RECORDS FOR THIS EXERCISE: Begin
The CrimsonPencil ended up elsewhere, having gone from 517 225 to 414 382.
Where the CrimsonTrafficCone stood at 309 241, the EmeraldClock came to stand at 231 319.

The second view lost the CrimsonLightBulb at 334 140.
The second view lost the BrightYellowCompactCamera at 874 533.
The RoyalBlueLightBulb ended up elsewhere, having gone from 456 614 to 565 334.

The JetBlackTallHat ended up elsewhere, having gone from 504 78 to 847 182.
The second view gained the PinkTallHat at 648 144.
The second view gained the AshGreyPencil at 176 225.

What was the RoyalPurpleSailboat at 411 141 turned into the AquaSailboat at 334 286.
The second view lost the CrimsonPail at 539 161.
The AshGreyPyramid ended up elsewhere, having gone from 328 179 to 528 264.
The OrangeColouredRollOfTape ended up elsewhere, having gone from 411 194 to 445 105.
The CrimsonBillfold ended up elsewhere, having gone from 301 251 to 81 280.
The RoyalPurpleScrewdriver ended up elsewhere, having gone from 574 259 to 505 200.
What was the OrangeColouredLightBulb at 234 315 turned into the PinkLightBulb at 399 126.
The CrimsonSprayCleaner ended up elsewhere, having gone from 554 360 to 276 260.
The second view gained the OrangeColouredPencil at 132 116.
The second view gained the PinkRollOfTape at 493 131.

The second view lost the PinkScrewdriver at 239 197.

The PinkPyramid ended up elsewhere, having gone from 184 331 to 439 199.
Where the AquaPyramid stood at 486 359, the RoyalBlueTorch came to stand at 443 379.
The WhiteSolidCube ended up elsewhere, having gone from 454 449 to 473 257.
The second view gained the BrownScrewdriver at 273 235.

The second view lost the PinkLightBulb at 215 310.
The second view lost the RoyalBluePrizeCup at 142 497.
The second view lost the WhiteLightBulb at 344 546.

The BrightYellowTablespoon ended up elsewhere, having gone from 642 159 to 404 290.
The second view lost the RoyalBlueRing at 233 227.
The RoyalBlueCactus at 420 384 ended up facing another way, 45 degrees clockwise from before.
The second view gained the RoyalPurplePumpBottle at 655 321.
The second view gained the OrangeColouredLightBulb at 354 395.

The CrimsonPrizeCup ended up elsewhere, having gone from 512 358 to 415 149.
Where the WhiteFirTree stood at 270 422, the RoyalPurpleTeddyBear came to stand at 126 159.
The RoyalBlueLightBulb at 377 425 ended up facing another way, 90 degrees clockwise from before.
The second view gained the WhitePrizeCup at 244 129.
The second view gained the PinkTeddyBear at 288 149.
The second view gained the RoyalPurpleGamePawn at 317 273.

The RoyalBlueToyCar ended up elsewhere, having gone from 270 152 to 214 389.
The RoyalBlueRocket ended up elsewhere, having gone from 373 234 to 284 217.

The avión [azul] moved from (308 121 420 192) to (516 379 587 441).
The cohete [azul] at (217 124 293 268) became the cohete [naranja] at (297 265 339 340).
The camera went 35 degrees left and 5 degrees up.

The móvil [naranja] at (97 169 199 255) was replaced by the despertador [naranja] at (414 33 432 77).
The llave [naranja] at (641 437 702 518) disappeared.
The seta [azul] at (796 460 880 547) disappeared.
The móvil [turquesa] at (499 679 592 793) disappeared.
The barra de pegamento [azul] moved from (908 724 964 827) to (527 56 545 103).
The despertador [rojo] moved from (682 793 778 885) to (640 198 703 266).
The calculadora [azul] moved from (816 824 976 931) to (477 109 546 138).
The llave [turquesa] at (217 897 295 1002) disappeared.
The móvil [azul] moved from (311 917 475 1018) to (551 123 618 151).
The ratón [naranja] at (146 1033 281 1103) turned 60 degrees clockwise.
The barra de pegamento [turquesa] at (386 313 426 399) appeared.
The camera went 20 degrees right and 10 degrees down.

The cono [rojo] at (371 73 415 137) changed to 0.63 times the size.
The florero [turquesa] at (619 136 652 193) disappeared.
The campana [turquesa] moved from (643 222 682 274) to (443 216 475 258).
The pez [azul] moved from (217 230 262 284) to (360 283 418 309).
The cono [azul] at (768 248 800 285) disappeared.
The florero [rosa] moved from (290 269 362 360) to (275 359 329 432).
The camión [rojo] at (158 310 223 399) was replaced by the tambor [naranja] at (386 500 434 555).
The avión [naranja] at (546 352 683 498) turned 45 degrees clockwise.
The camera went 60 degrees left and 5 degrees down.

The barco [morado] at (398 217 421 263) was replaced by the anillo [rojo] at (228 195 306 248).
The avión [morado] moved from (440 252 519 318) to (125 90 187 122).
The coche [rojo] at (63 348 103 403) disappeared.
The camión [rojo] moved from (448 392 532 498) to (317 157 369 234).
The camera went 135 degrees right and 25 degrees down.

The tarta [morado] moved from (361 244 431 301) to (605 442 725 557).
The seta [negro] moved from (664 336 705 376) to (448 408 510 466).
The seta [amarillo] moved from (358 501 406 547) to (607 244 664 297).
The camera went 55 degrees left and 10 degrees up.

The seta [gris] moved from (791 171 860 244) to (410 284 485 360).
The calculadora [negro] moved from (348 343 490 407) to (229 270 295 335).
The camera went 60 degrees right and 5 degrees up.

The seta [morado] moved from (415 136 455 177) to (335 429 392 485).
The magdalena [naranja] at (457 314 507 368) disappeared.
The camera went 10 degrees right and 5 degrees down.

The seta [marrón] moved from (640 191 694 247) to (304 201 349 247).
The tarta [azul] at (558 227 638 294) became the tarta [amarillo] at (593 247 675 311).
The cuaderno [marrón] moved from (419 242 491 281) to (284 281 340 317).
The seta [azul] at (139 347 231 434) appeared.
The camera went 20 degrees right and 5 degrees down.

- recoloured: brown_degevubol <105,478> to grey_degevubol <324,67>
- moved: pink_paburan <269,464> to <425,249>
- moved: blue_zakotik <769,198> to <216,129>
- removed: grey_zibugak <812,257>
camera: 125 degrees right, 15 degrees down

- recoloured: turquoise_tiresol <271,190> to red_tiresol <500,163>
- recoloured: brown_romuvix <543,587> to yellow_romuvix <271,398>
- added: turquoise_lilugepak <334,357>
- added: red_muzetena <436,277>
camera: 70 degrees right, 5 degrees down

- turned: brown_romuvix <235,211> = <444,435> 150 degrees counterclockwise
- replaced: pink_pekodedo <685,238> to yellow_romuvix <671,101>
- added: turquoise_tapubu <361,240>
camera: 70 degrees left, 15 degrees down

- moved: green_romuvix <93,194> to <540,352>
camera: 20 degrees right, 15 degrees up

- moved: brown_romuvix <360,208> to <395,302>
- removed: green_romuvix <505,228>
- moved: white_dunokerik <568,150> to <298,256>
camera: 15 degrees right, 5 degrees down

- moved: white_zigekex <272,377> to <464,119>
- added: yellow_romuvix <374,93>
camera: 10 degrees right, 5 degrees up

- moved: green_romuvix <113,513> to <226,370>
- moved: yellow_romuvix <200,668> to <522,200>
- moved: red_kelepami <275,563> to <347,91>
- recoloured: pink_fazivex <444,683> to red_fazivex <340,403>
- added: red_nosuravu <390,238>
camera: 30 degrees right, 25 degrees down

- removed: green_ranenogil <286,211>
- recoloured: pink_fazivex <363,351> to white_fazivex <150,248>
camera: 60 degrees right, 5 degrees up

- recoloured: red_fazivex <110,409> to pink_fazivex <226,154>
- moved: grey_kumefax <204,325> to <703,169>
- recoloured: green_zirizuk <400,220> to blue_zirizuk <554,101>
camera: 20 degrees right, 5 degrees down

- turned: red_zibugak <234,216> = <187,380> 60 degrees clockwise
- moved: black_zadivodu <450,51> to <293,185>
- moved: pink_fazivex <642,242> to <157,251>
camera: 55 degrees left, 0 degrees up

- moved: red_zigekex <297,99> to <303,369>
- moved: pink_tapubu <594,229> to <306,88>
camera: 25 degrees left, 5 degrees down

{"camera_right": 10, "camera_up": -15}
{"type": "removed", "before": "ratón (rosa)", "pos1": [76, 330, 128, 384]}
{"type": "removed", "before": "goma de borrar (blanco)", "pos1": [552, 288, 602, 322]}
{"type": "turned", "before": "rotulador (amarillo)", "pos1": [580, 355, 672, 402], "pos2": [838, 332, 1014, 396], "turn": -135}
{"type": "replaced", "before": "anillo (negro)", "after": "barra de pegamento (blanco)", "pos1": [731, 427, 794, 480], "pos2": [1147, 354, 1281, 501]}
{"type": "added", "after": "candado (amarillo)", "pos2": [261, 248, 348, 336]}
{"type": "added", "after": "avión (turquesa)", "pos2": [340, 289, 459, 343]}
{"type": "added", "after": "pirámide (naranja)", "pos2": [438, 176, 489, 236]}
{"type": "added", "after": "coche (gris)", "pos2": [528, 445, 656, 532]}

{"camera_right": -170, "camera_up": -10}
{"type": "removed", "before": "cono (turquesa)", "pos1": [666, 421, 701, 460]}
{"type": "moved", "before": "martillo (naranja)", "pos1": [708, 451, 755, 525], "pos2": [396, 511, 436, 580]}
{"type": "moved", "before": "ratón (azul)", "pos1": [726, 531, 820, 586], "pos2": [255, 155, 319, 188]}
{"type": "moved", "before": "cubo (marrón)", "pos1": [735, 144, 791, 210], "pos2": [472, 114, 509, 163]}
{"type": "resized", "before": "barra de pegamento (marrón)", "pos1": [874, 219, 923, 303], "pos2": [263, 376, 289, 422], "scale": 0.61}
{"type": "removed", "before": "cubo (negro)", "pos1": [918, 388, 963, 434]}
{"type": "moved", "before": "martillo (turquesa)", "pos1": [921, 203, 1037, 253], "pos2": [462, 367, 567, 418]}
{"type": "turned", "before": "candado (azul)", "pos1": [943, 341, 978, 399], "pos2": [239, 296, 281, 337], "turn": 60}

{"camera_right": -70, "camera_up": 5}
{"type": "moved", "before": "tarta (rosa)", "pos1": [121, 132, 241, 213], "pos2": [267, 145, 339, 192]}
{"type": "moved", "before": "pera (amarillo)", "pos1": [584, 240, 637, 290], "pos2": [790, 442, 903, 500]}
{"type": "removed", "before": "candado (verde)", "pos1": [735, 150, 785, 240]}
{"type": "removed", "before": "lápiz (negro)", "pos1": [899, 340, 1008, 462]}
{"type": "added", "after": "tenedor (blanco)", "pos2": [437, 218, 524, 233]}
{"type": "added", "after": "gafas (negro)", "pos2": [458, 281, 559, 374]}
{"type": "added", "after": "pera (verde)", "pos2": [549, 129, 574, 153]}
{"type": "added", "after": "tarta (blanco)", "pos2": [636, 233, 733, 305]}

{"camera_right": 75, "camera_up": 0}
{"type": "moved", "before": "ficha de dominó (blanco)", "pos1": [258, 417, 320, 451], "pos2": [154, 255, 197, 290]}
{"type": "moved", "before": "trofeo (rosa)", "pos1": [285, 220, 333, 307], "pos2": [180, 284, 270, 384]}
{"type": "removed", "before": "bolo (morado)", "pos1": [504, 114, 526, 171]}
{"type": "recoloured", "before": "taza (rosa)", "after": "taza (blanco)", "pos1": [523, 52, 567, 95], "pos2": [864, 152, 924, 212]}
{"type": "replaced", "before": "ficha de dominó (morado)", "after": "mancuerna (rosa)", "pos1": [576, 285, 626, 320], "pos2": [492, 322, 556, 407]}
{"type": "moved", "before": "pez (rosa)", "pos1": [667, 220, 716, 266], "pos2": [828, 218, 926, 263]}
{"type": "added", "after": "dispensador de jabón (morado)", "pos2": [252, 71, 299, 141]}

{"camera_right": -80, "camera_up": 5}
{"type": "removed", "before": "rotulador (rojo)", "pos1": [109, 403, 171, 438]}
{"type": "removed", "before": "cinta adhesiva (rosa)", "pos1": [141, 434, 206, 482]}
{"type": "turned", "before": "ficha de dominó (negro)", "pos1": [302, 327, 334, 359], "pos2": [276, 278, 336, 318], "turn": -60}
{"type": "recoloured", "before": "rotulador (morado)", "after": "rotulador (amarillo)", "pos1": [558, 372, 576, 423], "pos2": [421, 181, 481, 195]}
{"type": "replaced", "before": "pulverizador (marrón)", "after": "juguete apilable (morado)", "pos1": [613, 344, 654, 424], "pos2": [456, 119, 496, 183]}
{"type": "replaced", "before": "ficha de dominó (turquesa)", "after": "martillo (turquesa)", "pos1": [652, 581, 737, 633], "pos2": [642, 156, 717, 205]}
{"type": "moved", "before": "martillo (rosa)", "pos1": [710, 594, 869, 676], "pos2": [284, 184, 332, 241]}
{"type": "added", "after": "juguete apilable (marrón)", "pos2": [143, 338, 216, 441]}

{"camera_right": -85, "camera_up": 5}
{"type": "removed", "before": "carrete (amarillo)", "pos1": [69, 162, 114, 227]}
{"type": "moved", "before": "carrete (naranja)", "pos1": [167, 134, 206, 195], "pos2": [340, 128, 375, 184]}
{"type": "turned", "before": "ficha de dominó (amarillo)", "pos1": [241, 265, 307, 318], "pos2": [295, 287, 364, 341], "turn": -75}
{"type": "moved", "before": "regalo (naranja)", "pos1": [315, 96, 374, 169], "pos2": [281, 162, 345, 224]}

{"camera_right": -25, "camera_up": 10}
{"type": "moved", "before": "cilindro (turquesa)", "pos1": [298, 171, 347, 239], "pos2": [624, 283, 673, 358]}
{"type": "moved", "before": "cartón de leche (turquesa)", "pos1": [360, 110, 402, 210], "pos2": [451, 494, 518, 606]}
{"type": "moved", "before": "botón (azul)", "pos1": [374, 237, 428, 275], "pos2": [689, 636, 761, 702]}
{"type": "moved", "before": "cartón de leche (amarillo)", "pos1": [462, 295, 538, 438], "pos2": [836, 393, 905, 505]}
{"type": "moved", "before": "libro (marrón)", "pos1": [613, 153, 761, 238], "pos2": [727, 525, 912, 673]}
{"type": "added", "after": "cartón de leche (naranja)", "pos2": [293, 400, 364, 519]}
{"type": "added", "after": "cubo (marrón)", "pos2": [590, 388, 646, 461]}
RECORDS FOR THIS EXERCISE: End
**WORK TO BE COMPLETED:** Copy the records above exactly, beginning at the line that contains "- recoloured: brown_degevubol" and stopping after the line that contains "- removed: grey_zibugak <812,257>".

**TASK RESPONSE:**
- recoloured: brown_degevubol <105,478> to grey_degevubol <324,67>
- moved: pink_paburan <269,464> to <425,249>
- moved: blue_zakotik <769,198> to <216,129>
- removed: grey_zibugak <812,257>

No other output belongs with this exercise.